++++ Information shown

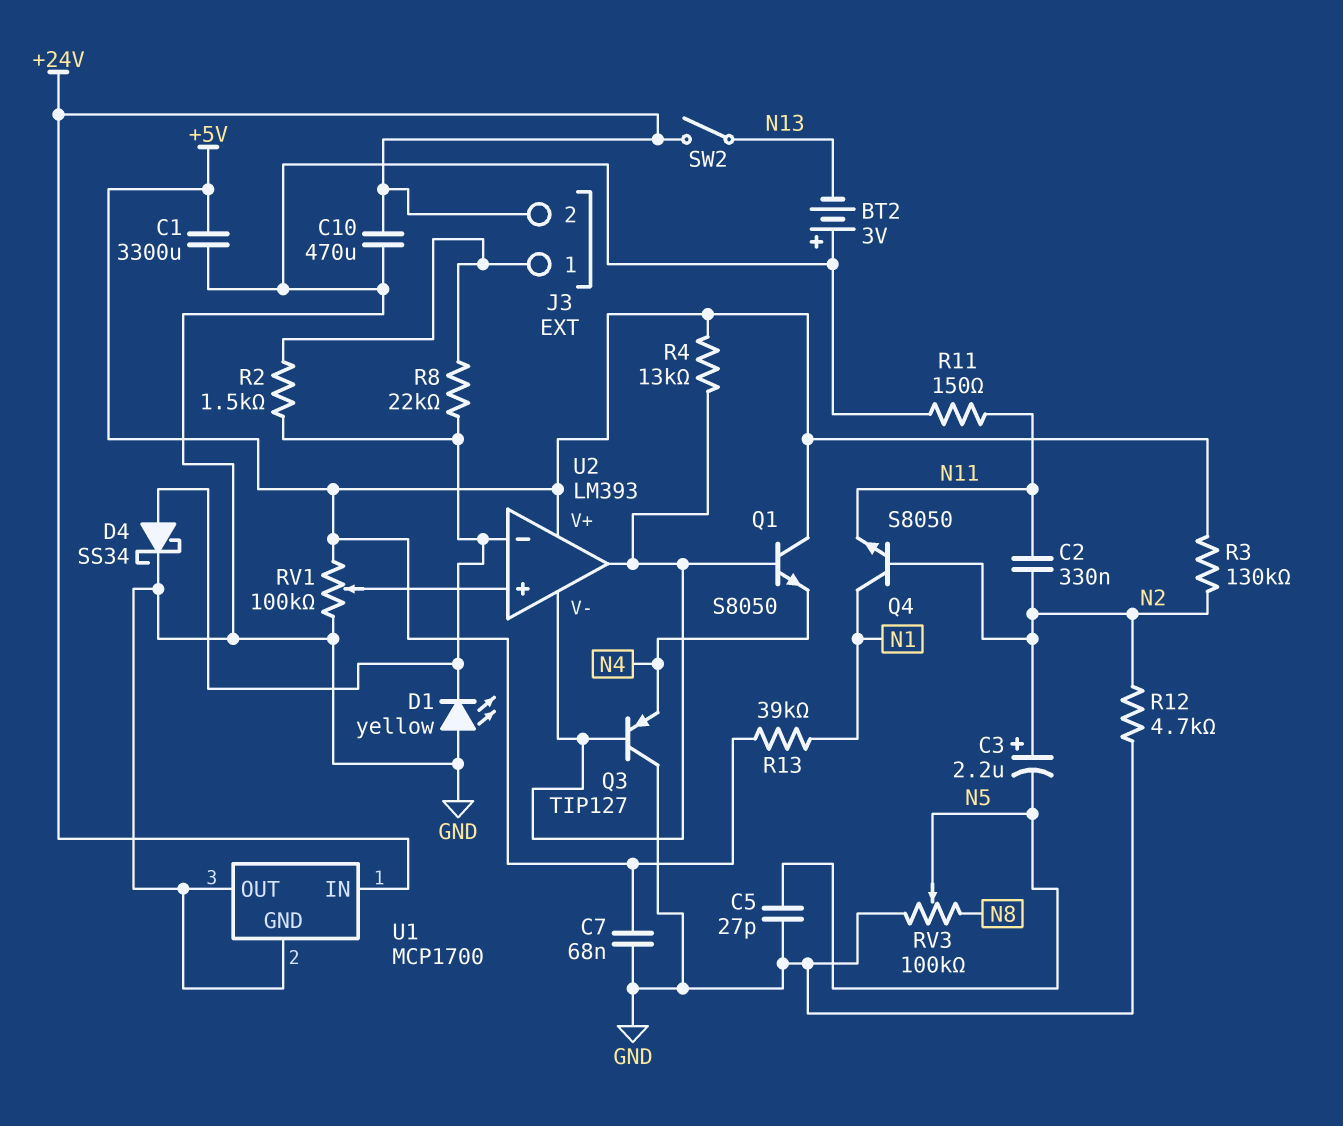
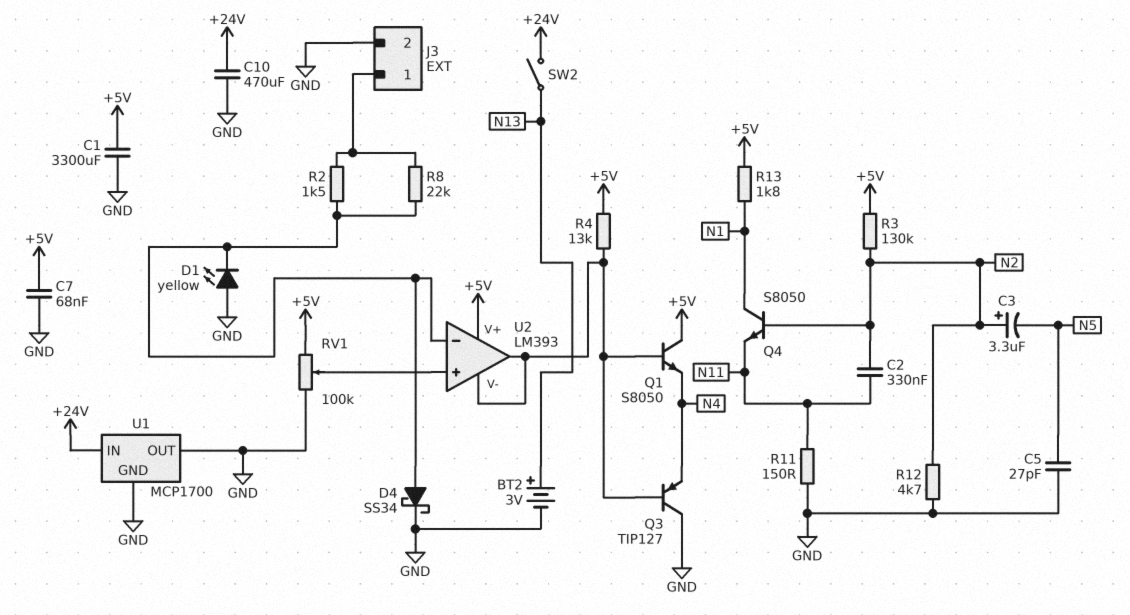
BT2: 3V (plus GND, minus N13) -> 3V (plus N13, minus GND)
C3: 2.2uF (plus N2, minus N5) -> 3.3uF (plus N2, minus N5)
J3 pin 2: +24V -> GND
R13: 39k (+5V, N1) -> 1.8k (+5V, N1)
RV3: 100k (GND, N8, wiper N5) -> none

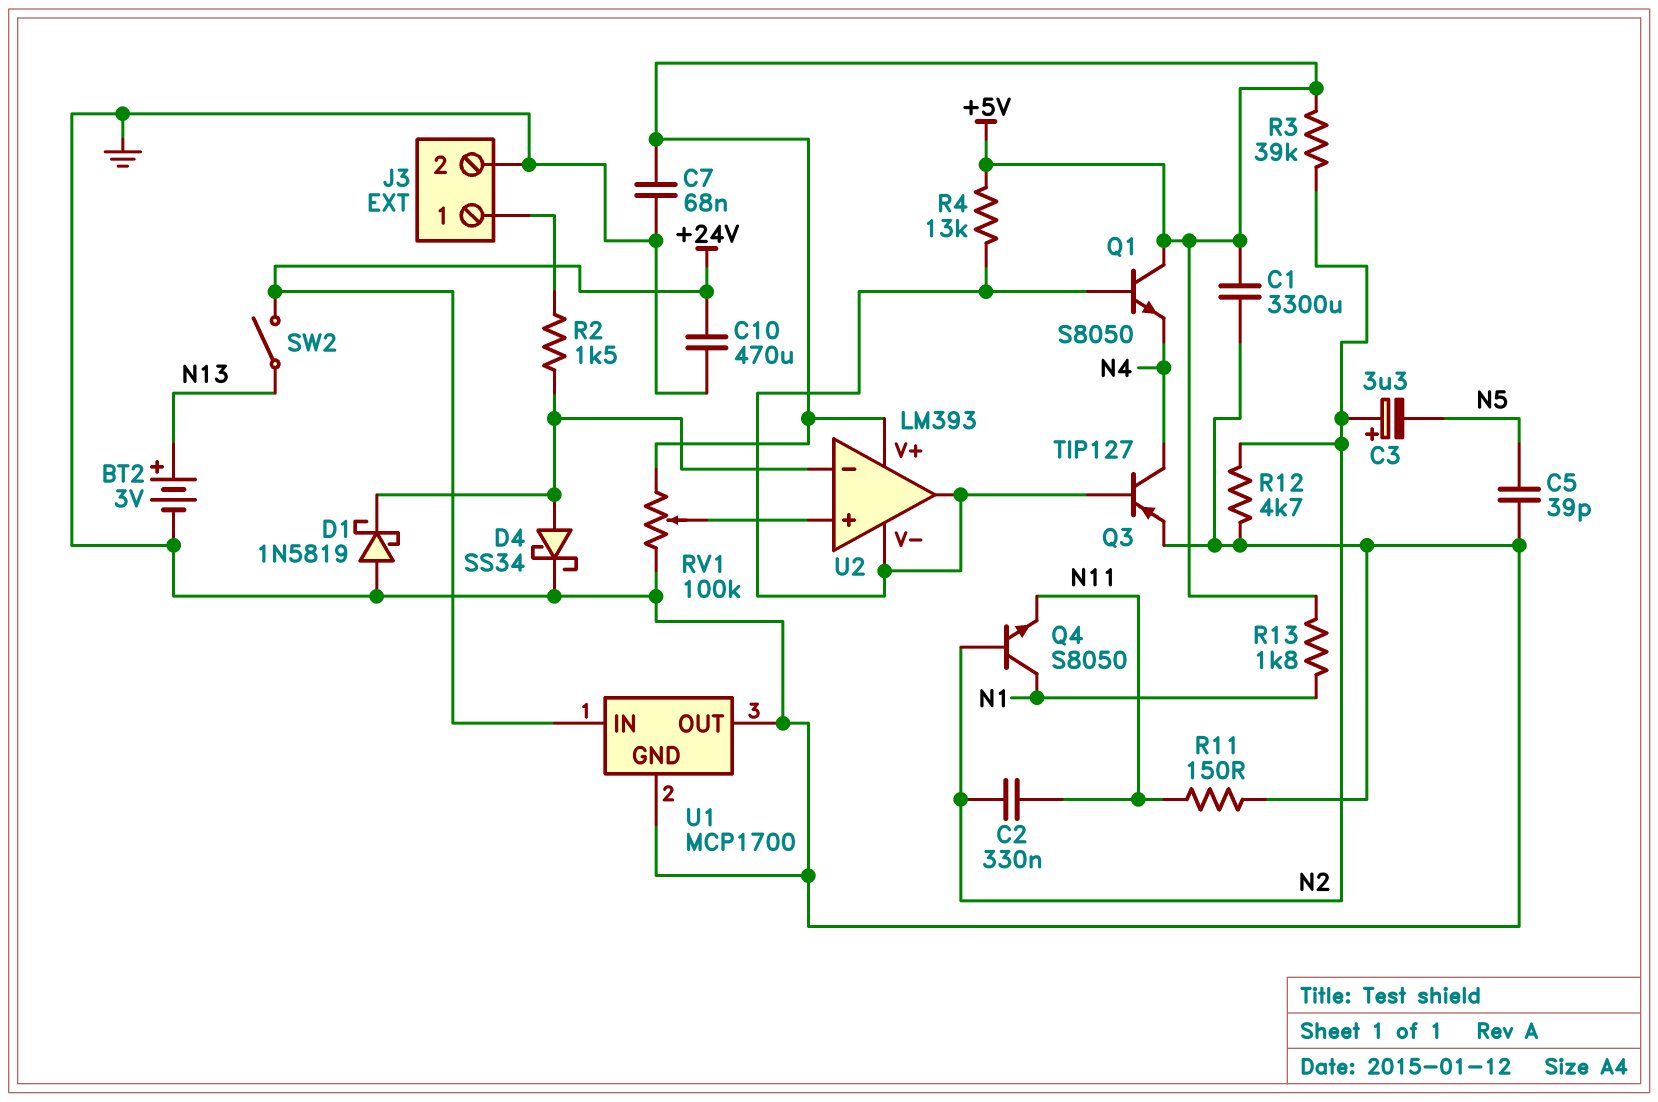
C5: 27pF (GND, N5) -> 39pF (GND, N5)
D1: LED yellow (A GND, K U2/in-) -> schottky 1N5819 (A GND, K U2/in-)
Q3: PNP TIP127 (B U2/V-, C GND, E N4) -> PNP TIP127 (B U2/V-, C N4, E GND)
R3: 130k (+5V, N2) -> 39k (+5V, N2)
R8: 22k (J3/1, U2/in-) -> none

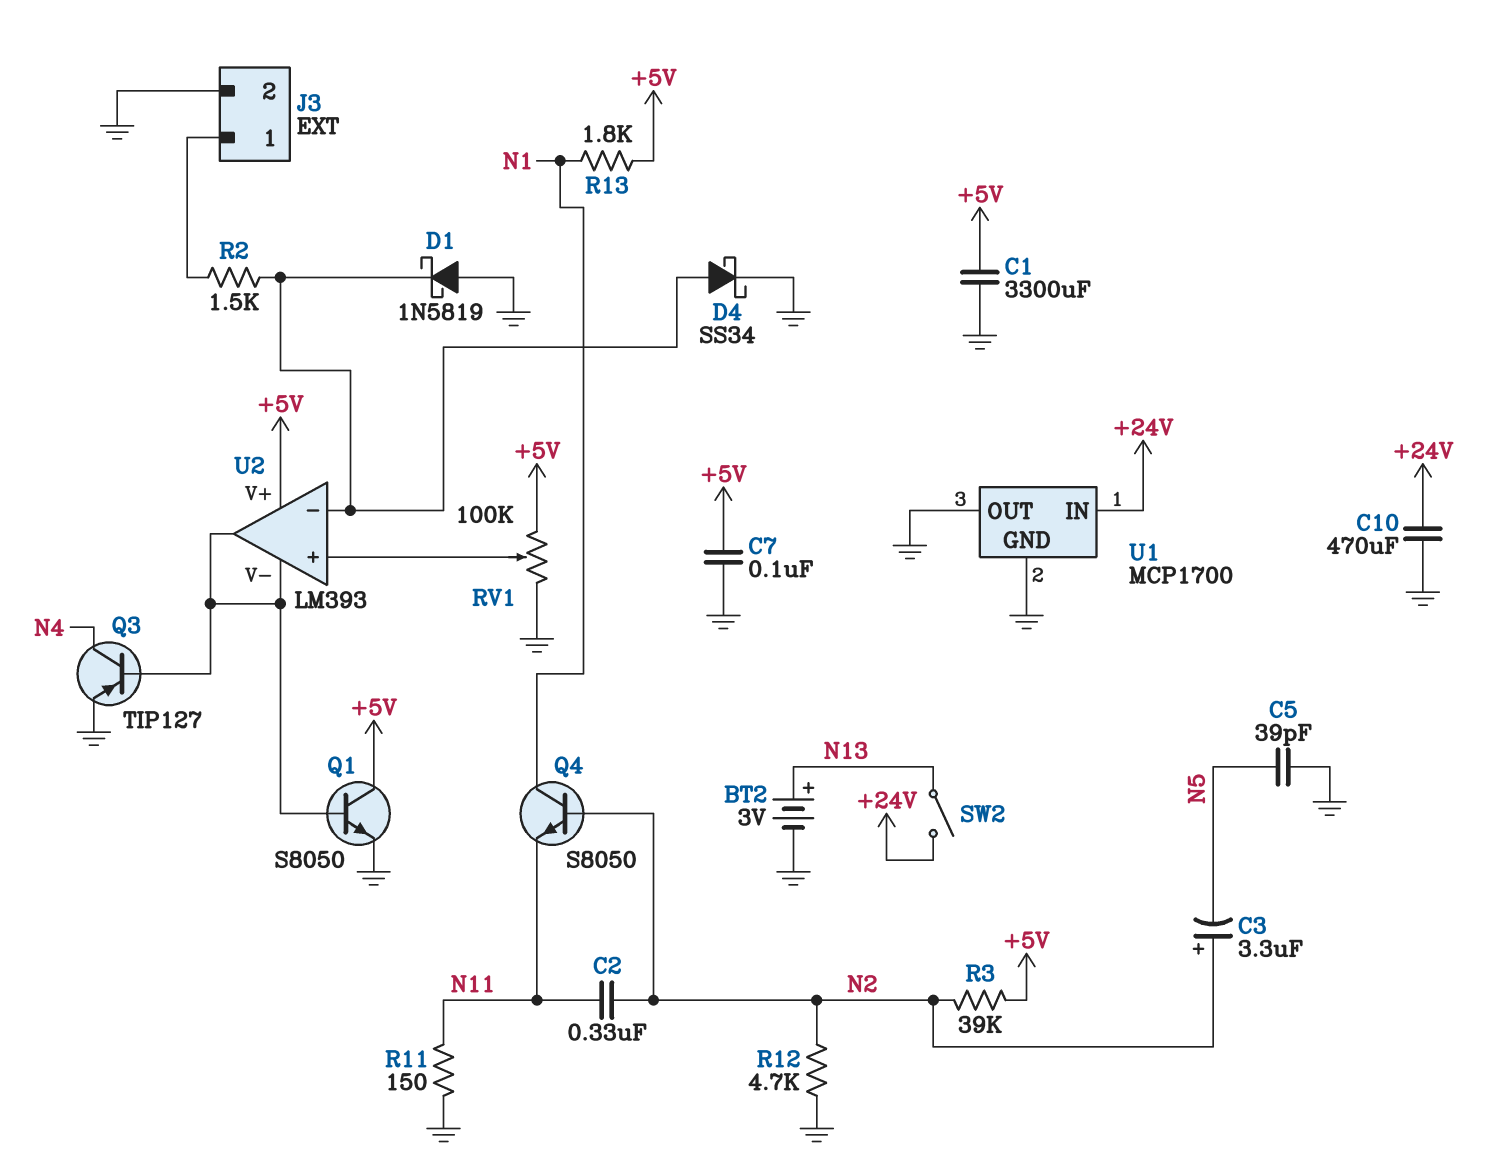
C7: 68nF (+5V, GND) -> 100nF (+5V, GND)
Q1: NPN S8050 (B U2/V-, C +5V, E N4) -> NPN S8050 (B U2/V-, C +5V, E GND)
R4: 13k (+5V, U2/V-) -> none

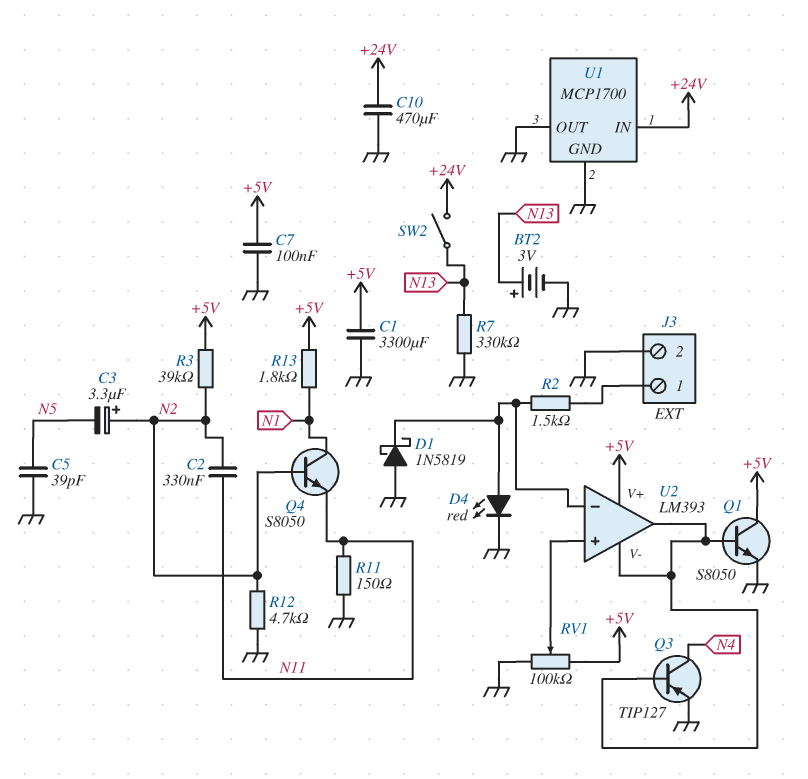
D4: schottky SS34 (A U2/in-, K GND) -> LED red (A U2/in-, K GND)
R7: none -> 330k (GND, N13)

++++++++

Task brief
Go through the entries and copy each line holding the string "plus".

Problem solution
BT2: 3V (plus GND, minus N13) -> 3V (plus N13, minus GND)
C3: 2.2uF (plus N2, minus N5) -> 3.3uF (plus N2, minus N5)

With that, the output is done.